(Provided records begins)

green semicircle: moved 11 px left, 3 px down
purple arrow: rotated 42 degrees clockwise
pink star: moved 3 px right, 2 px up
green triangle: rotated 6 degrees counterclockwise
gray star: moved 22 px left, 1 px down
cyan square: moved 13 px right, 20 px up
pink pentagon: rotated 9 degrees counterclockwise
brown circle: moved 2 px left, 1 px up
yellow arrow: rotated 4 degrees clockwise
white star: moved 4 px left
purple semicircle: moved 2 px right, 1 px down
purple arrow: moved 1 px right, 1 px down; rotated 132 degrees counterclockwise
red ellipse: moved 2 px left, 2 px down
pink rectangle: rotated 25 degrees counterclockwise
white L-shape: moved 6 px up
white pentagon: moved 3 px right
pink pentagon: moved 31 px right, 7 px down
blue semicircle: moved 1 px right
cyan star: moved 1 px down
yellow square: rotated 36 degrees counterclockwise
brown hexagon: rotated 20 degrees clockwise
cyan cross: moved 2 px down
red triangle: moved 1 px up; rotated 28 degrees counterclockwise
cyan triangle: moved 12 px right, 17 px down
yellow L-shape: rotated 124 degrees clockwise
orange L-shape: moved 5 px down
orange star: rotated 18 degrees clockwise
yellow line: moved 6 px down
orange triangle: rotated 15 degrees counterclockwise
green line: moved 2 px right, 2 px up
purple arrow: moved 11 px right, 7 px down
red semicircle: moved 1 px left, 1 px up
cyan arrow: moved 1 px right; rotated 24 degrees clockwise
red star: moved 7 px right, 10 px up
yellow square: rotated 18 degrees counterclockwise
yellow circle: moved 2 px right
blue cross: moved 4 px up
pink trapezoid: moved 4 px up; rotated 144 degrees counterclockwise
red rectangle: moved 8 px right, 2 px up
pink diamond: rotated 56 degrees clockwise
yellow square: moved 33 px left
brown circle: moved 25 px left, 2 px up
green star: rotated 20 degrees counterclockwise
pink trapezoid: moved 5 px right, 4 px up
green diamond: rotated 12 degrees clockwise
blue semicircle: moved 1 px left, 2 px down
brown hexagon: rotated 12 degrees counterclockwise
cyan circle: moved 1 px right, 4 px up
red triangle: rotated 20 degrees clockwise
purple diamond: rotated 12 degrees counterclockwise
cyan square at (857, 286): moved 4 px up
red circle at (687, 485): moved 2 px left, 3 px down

(Provided records ends)

• _What is being asked_: Repeat every line of the data, exactly and in full.

• _Solution_:
green semicircle: moved 11 px left, 3 px down
purple arrow: rotated 42 degrees clockwise
pink star: moved 3 px right, 2 px up
green triangle: rotated 6 degrees counterclockwise
gray star: moved 22 px left, 1 px down
cyan square: moved 13 px right, 20 px up
pink pentagon: rotated 9 degrees counterclockwise
brown circle: moved 2 px left, 1 px up
yellow arrow: rotated 4 degrees clockwise
white star: moved 4 px left
purple semicircle: moved 2 px right, 1 px down
purple arrow: moved 1 px right, 1 px down; rotated 132 degrees counterclockwise
red ellipse: moved 2 px left, 2 px down
pink rectangle: rotated 25 degrees counterclockwise
white L-shape: moved 6 px up
white pentagon: moved 3 px right
pink pentagon: moved 31 px right, 7 px down
blue semicircle: moved 1 px right
cyan star: moved 1 px down
yellow square: rotated 36 degrees counterclockwise
brown hexagon: rotated 20 degrees clockwise
cyan cross: moved 2 px down
red triangle: moved 1 px up; rotated 28 degrees counterclockwise
cyan triangle: moved 12 px right, 17 px down
yellow L-shape: rotated 124 degrees clockwise
orange L-shape: moved 5 px down
orange star: rotated 18 degrees clockwise
yellow line: moved 6 px down
orange triangle: rotated 15 degrees counterclockwise
green line: moved 2 px right, 2 px up
purple arrow: moved 11 px right, 7 px down
red semicircle: moved 1 px left, 1 px up
cyan arrow: moved 1 px right; rotated 24 degrees clockwise
red star: moved 7 px right, 10 px up
yellow square: rotated 18 degrees counterclockwise
yellow circle: moved 2 px right
blue cross: moved 4 px up
pink trapezoid: moved 4 px up; rotated 144 degrees counterclockwise
red rectangle: moved 8 px right, 2 px up
pink diamond: rotated 56 degrees clockwise
yellow square: moved 33 px left
brown circle: moved 25 px left, 2 px up
green star: rotated 20 degrees counterclockwise
pink trapezoid: moved 5 px right, 4 px up
green diamond: rotated 12 degrees clockwise
blue semicircle: moved 1 px left, 2 px down
brown hexagon: rotated 12 degrees counterclockwise
cyan circle: moved 1 px right, 4 px up
red triangle: rotated 20 degrees clockwise
purple diamond: rotated 12 degrees counterclockwise
cyan square at (857, 286): moved 4 px up
red circle at (687, 485): moved 2 px left, 3 px down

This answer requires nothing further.